Prompt. Exactly as written, return every line of the data below apart from the pictures.

Excerpted records.
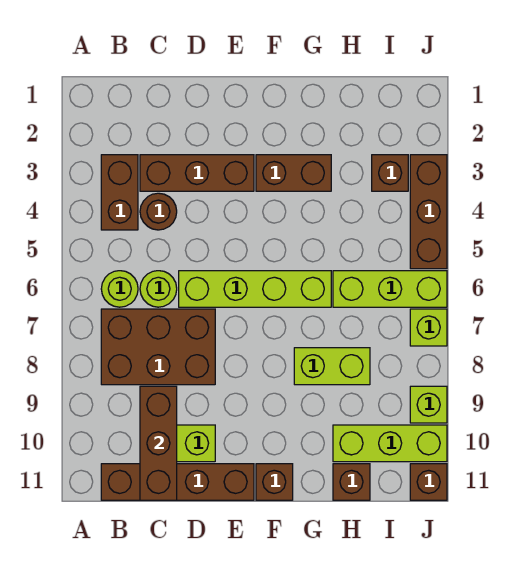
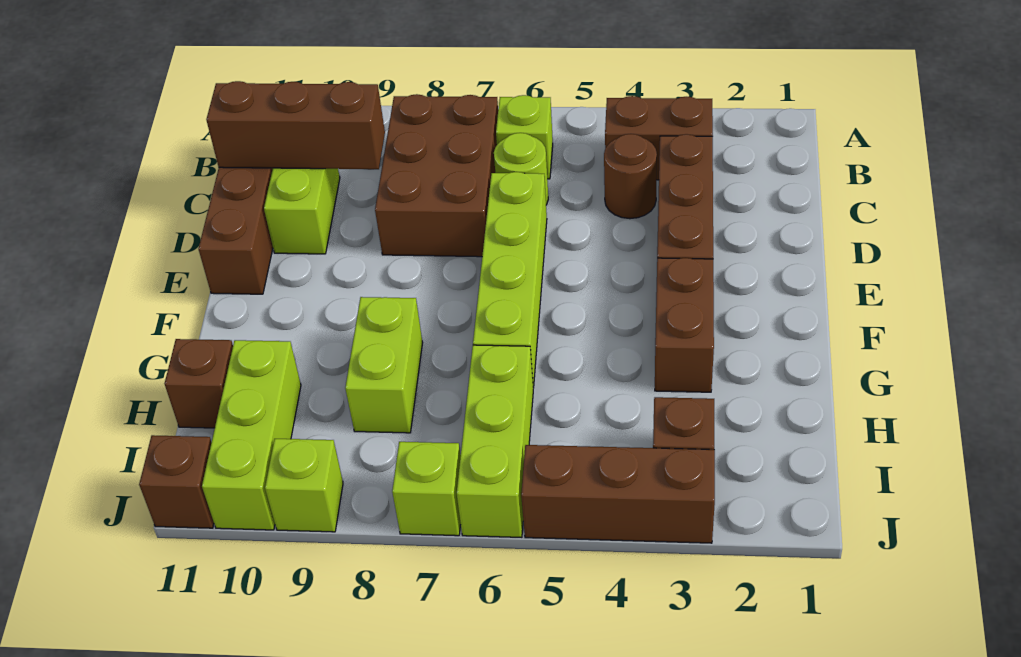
lime 1x1 round brick [101,271,138,307] -> lime 1x1 brick [496,95,553,179]
brown 1x1 brick [256,464,293,500] -> none

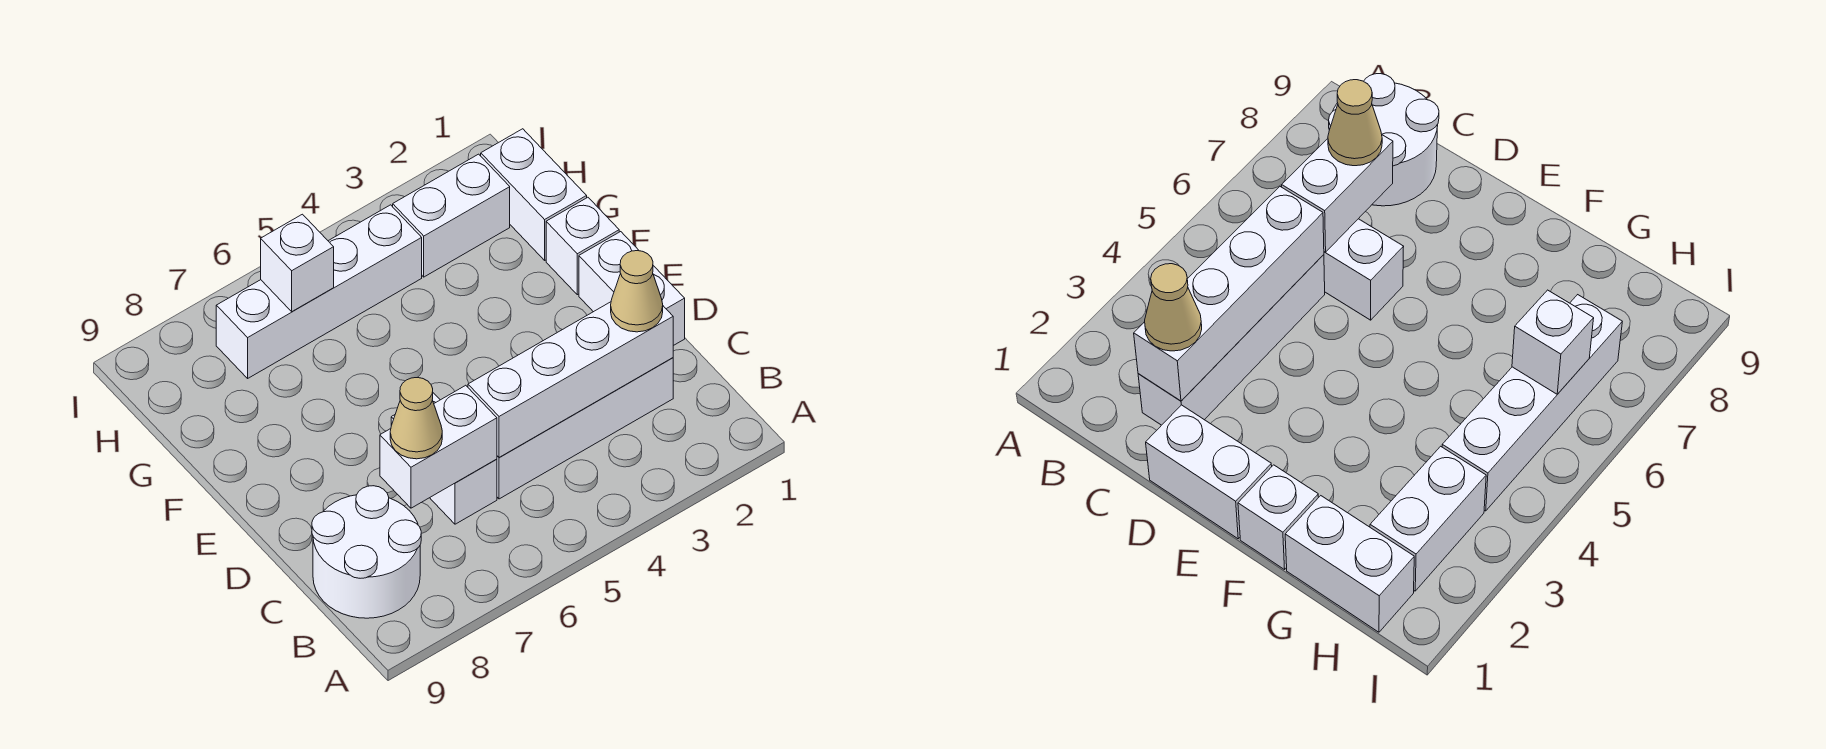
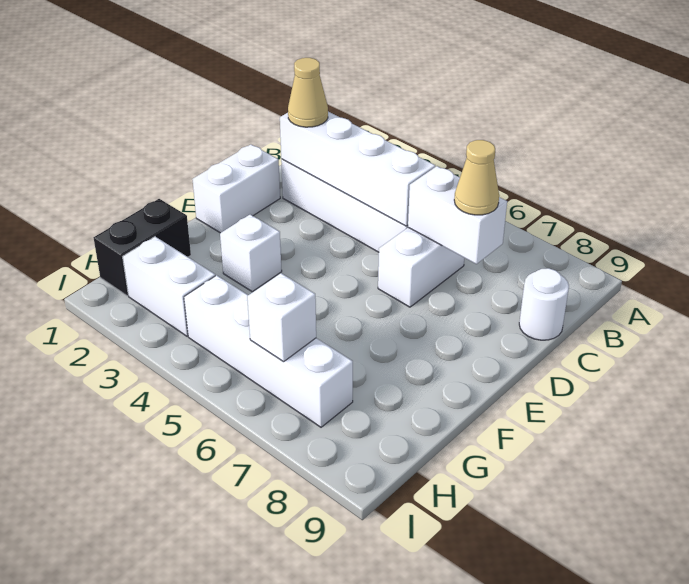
white 2x2 round brick [312,486,421,618] -> white 1x1 round brick [519,268,569,340]
white 1x1 brick [546,197,619,295] -> white 1x1 brick moved to [220,214,282,292]
white 1x2 brick [481,129,587,260] -> black 1x2 brick [94,199,191,296]

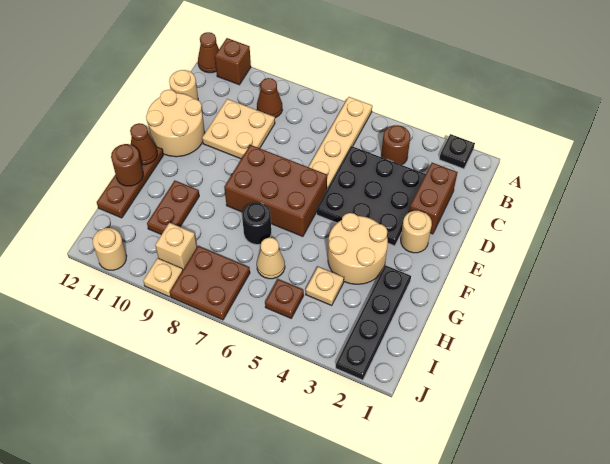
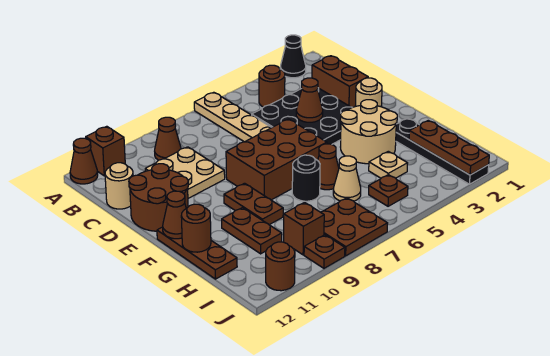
black 1x1 plate [439,134,475,169] -> black 1x1 cone [280,35,306,78]
none -> brown 1x1 cone [296,78,323,122]
tan 2x2 round brick [146,90,205,157] -> brown 2x2 round brick [129,164,188,231]
none -> brown 1x2 plate [224,183,283,225]
none -> brown 1x1 cone [318,144,339,190]
none -> brown 1x3 plate [409,120,489,175]
tan 1x1 brick [155,223,197,269] -> brown 1x1 brick [284,202,324,255]
tan 1x1 plate [143,258,183,297] -> brown 1x1 plate [304,235,345,268]
tan 1x1 round brick [93,228,127,270] -> brown 1x1 round brick [266,242,295,291]

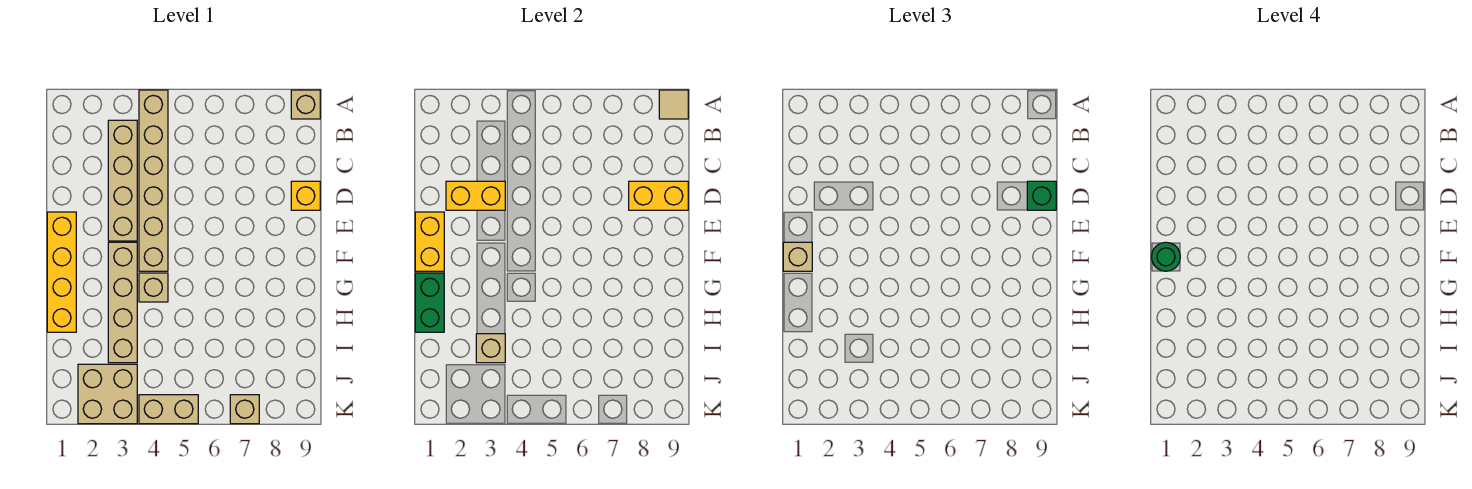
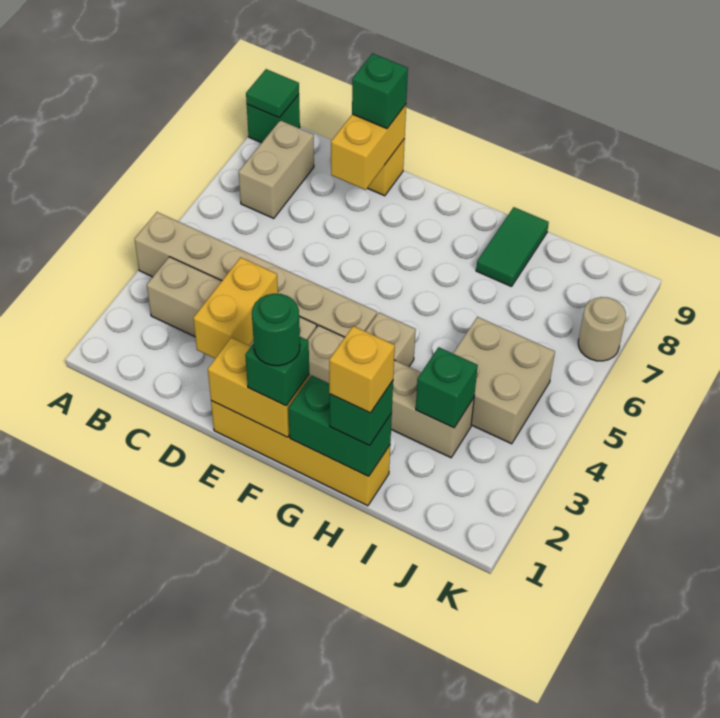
tan 1x1 brick [291,90,320,119] -> green 1x1 brick [247,95,300,143]
tan 1x1 tile [659,90,688,119] -> green 1x1 tile [246,69,299,118]
tan 1x1 brick [783,242,812,271] -> green 1x1 brick [245,337,309,406]
none -> green 1x1 brick [329,381,393,446]
none -> yellow 1x1 brick [329,326,395,413]
none -> green 1x2 tile [476,207,549,287]
tan 1x1 brick [476,334,505,363] -> green 1x1 brick [416,347,478,428]
tan 2x2 brick [78,364,137,424] -> tan 2x2 brick moved to [453,317,555,444]
tan 1x2 brick [139,395,198,424] -> tan 1x2 brick moved to [239,120,314,218]
tan 1x1 brick [230,395,259,424] -> tan 1x1 round brick [578,297,626,361]

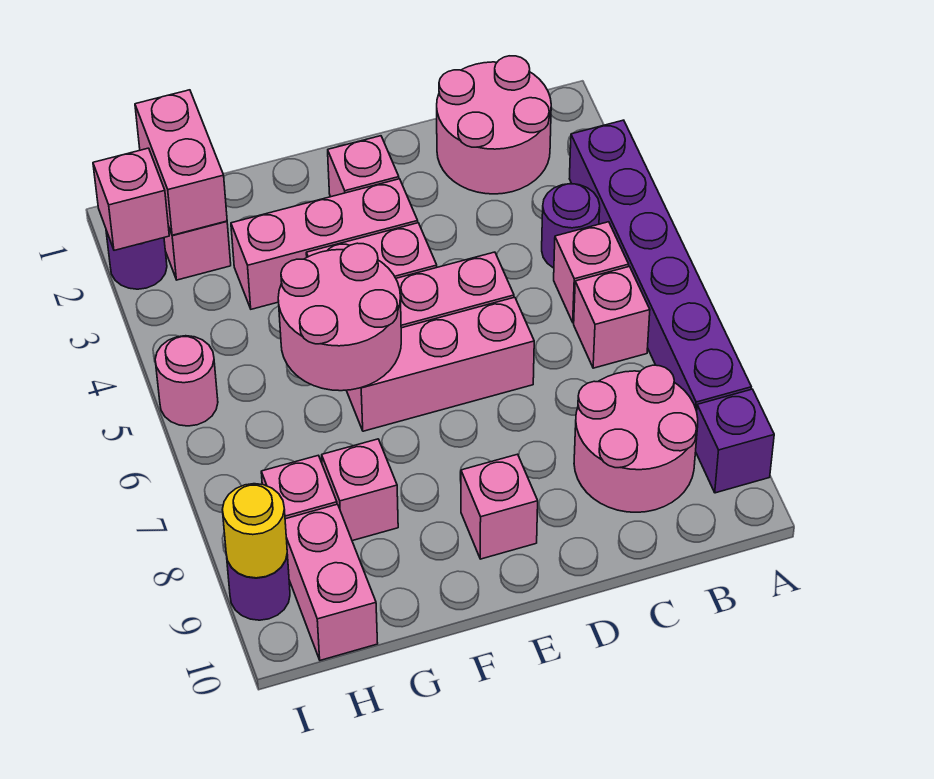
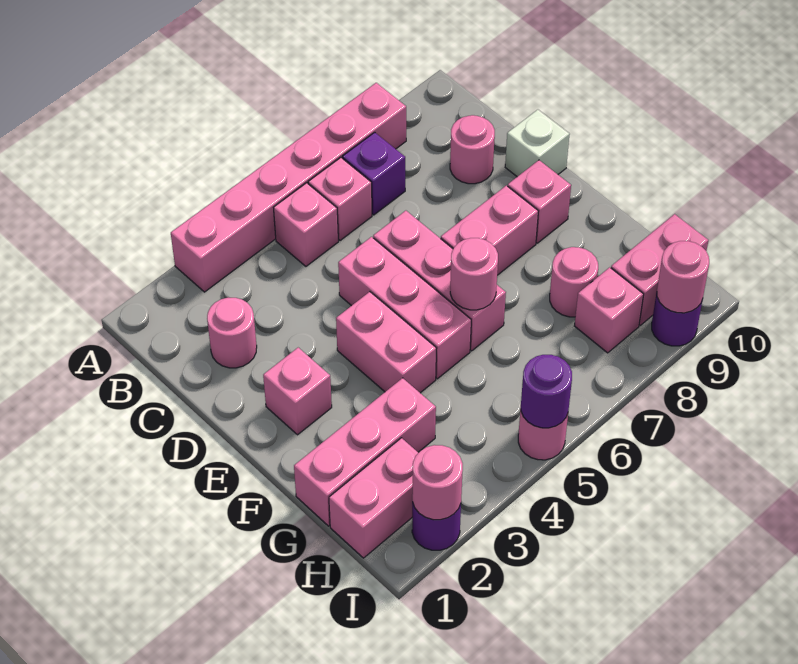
purple 1x6 brick [569,120,751,411] -> pink 1x6 brick [171,83,406,292]
purple 1x1 brick [696,389,774,493] -> purple 1x1 brick moved to [343,132,405,215]
pink 2x2 round brick [437,56,551,194] -> pink 1x1 round brick [207,298,257,368]
purple 1x1 round brick [542,184,600,268] -> purple 1x1 round brick moved to [521,355,572,428]
pink 2x2 round brick [574,365,698,512] -> pink 1x1 round brick [450,115,495,184]
none -> white 1x1 brick [505,110,570,177]
pink 1x3 brick [231,179,418,309] -> pink 1x3 brick turned to [294,378,436,526]
pink 2x2 round brick [278,243,401,391] -> pink 1x1 round brick [450,238,498,310]
pink 1x1 brick [322,439,398,541] -> pink 1x1 round brick [550,247,598,317]
pink 1x2 brick [135,90,227,235] -> pink 1x2 brick moved to [441,186,538,275]
pink 1x1 brick [93,148,169,250] -> pink 1x1 round brick [412,445,463,520]
yellow 1x1 round brick [222,484,287,578] -> pink 1x1 round brick [657,241,709,313]

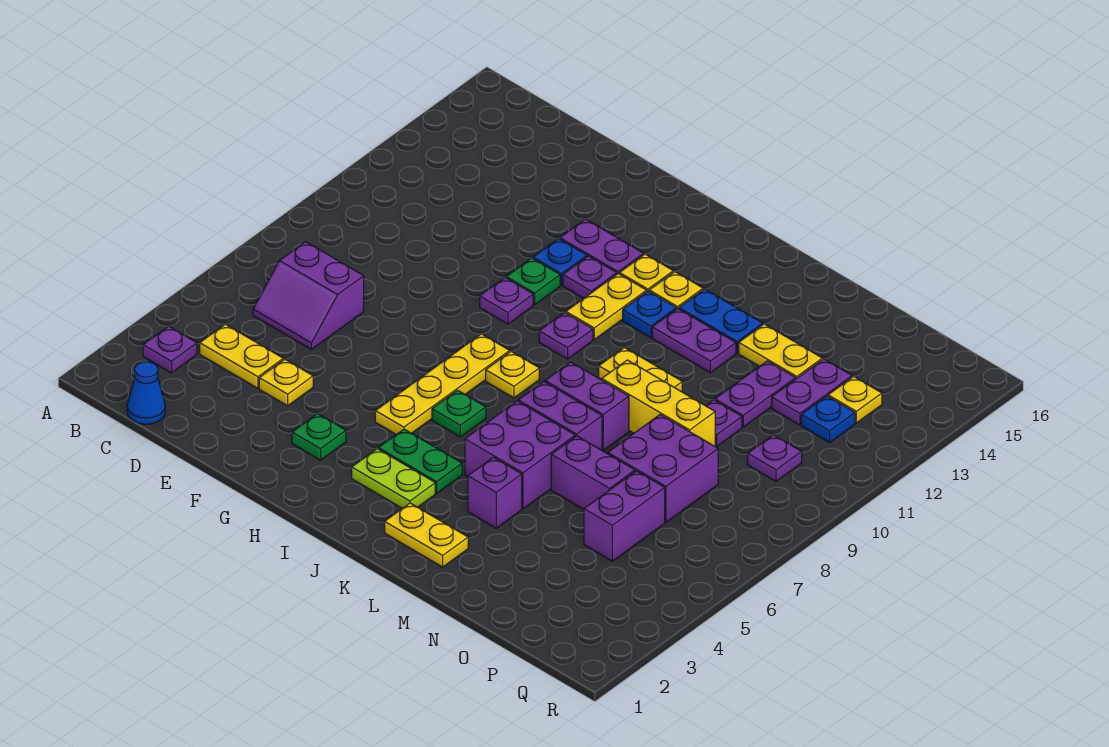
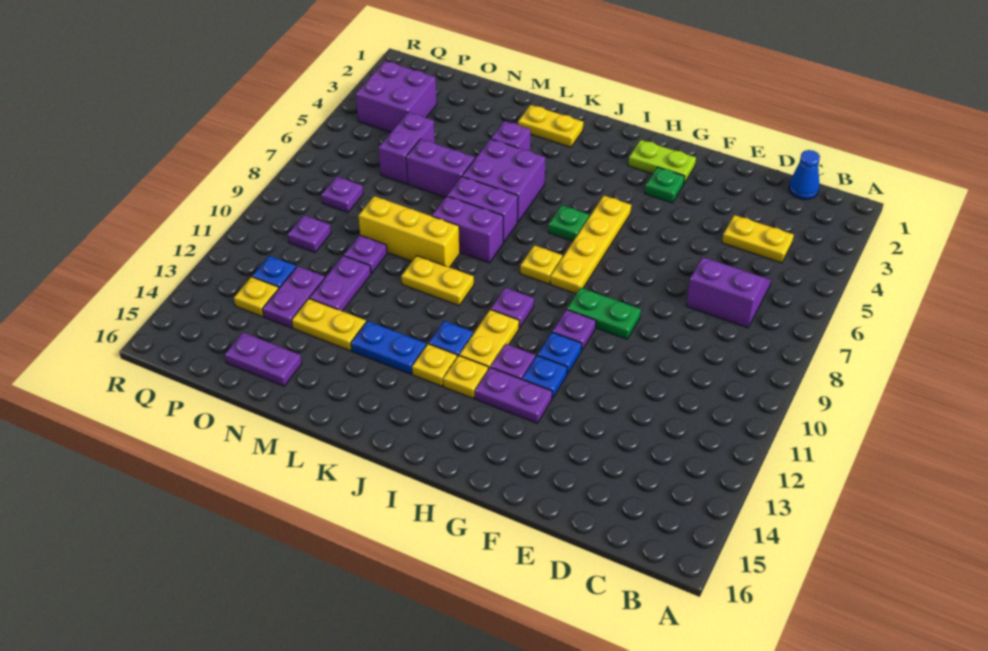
purple 1x1 plate [143,326,197,373] -> purple 1x1 plate moved to [321,176,363,212]
yellow 1x1 plate [259,359,313,406] -> none
green 1x1 plate [506,258,560,305] -> blue 1x1 plate [538,332,582,374]
lime 1x2 plate [352,449,435,508] -> lime 1x2 plate moved to [628,140,696,183]
green 1x2 plate [379,429,462,493] -> green 1x2 plate moved to [567,288,641,339]
purple 1x2 plate [652,309,736,373] -> purple 1x2 plate moved to [225,332,302,386]
purple 2x2 brick [608,415,718,522] -> purple 2x2 brick moved to [356,61,437,132]

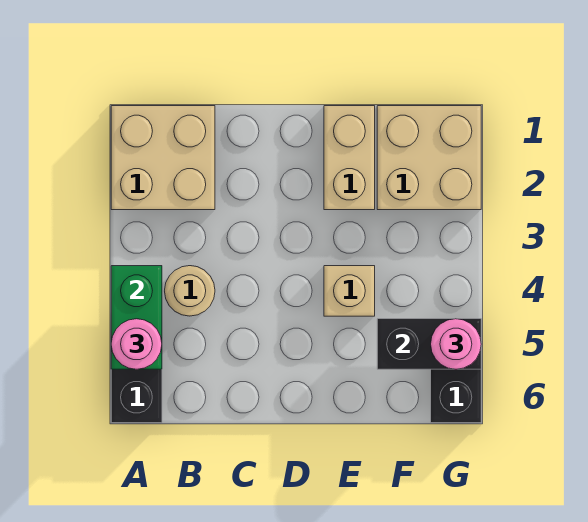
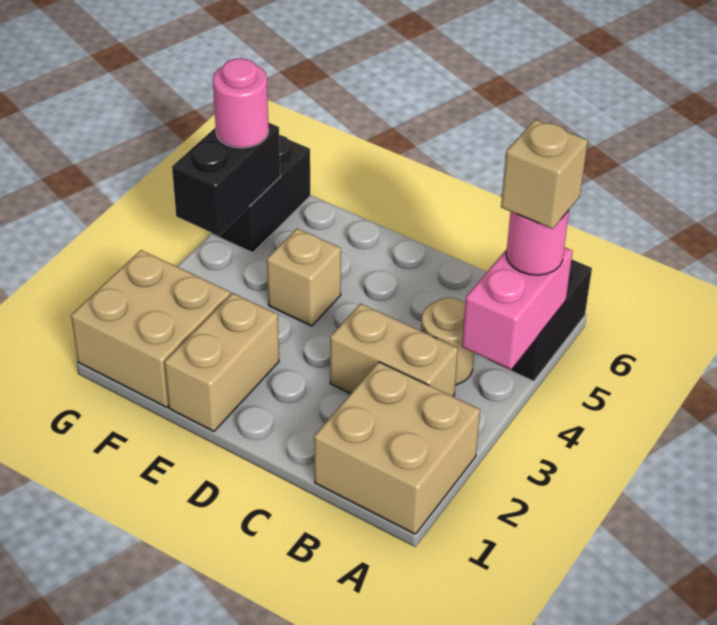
green 1x2 brick [111,266,162,369] -> pink 1x2 brick [462,247,573,369]
none -> tan 1x1 brick [501,119,588,229]
none -> tan 1x2 brick [330,304,458,396]
black 1x2 brick [377,319,481,369] -> black 1x2 brick turned to [172,123,280,236]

Answer box.
lime 1x1 round brick [101,271,138,307] -> lime 1x1 brick [496,95,553,179]
brown 1x1 brick [256,464,293,500] -> none

white 2x2 round brick [312,486,421,618] -> white 1x1 round brick [519,268,569,340]
white 1x1 brick [546,197,619,295] -> white 1x1 brick moved to [220,214,282,292]
white 1x2 brick [481,129,587,260] -> black 1x2 brick [94,199,191,296]

black 1x1 plate [439,134,475,169] -> black 1x1 cone [280,35,306,78]
none -> brown 1x1 cone [296,78,323,122]
tan 2x2 round brick [146,90,205,157] -> brown 2x2 round brick [129,164,188,231]
none -> brown 1x2 plate [224,183,283,225]
none -> brown 1x1 cone [318,144,339,190]
none -> brown 1x3 plate [409,120,489,175]
tan 1x1 brick [155,223,197,269] -> brown 1x1 brick [284,202,324,255]
tan 1x1 plate [143,258,183,297] -> brown 1x1 plate [304,235,345,268]
tan 1x1 round brick [93,228,127,270] -> brown 1x1 round brick [266,242,295,291]

tan 1x1 brick [291,90,320,119] -> green 1x1 brick [247,95,300,143]
tan 1x1 tile [659,90,688,119] -> green 1x1 tile [246,69,299,118]
tan 1x1 brick [783,242,812,271] -> green 1x1 brick [245,337,309,406]
none -> green 1x1 brick [329,381,393,446]
none -> yellow 1x1 brick [329,326,395,413]
none -> green 1x2 tile [476,207,549,287]
tan 1x1 brick [476,334,505,363] -> green 1x1 brick [416,347,478,428]
tan 2x2 brick [78,364,137,424] -> tan 2x2 brick moved to [453,317,555,444]
tan 1x2 brick [139,395,198,424] -> tan 1x2 brick moved to [239,120,314,218]
tan 1x1 brick [230,395,259,424] -> tan 1x1 round brick [578,297,626,361]

purple 1x6 brick [569,120,751,411] -> pink 1x6 brick [171,83,406,292]
purple 1x1 brick [696,389,774,493] -> purple 1x1 brick moved to [343,132,405,215]
pink 2x2 round brick [437,56,551,194] -> pink 1x1 round brick [207,298,257,368]
purple 1x1 round brick [542,184,600,268] -> purple 1x1 round brick moved to [521,355,572,428]
pink 2x2 round brick [574,365,698,512] -> pink 1x1 round brick [450,115,495,184]
none -> white 1x1 brick [505,110,570,177]
pink 1x3 brick [231,179,418,309] -> pink 1x3 brick turned to [294,378,436,526]
pink 2x2 round brick [278,243,401,391] -> pink 1x1 round brick [450,238,498,310]
pink 1x1 brick [322,439,398,541] -> pink 1x1 round brick [550,247,598,317]
pink 1x2 brick [135,90,227,235] -> pink 1x2 brick moved to [441,186,538,275]
pink 1x1 brick [93,148,169,250] -> pink 1x1 round brick [412,445,463,520]
yellow 1x1 round brick [222,484,287,578] -> pink 1x1 round brick [657,241,709,313]

purple 1x1 plate [143,326,197,373] -> purple 1x1 plate moved to [321,176,363,212]
yellow 1x1 plate [259,359,313,406] -> none
green 1x1 plate [506,258,560,305] -> blue 1x1 plate [538,332,582,374]
lime 1x2 plate [352,449,435,508] -> lime 1x2 plate moved to [628,140,696,183]
green 1x2 plate [379,429,462,493] -> green 1x2 plate moved to [567,288,641,339]
purple 1x2 plate [652,309,736,373] -> purple 1x2 plate moved to [225,332,302,386]
purple 2x2 brick [608,415,718,522] -> purple 2x2 brick moved to [356,61,437,132]

green 1x2 brick [111,266,162,369] -> pink 1x2 brick [462,247,573,369]
none -> tan 1x1 brick [501,119,588,229]
none -> tan 1x2 brick [330,304,458,396]
black 1x2 brick [377,319,481,369] -> black 1x2 brick turned to [172,123,280,236]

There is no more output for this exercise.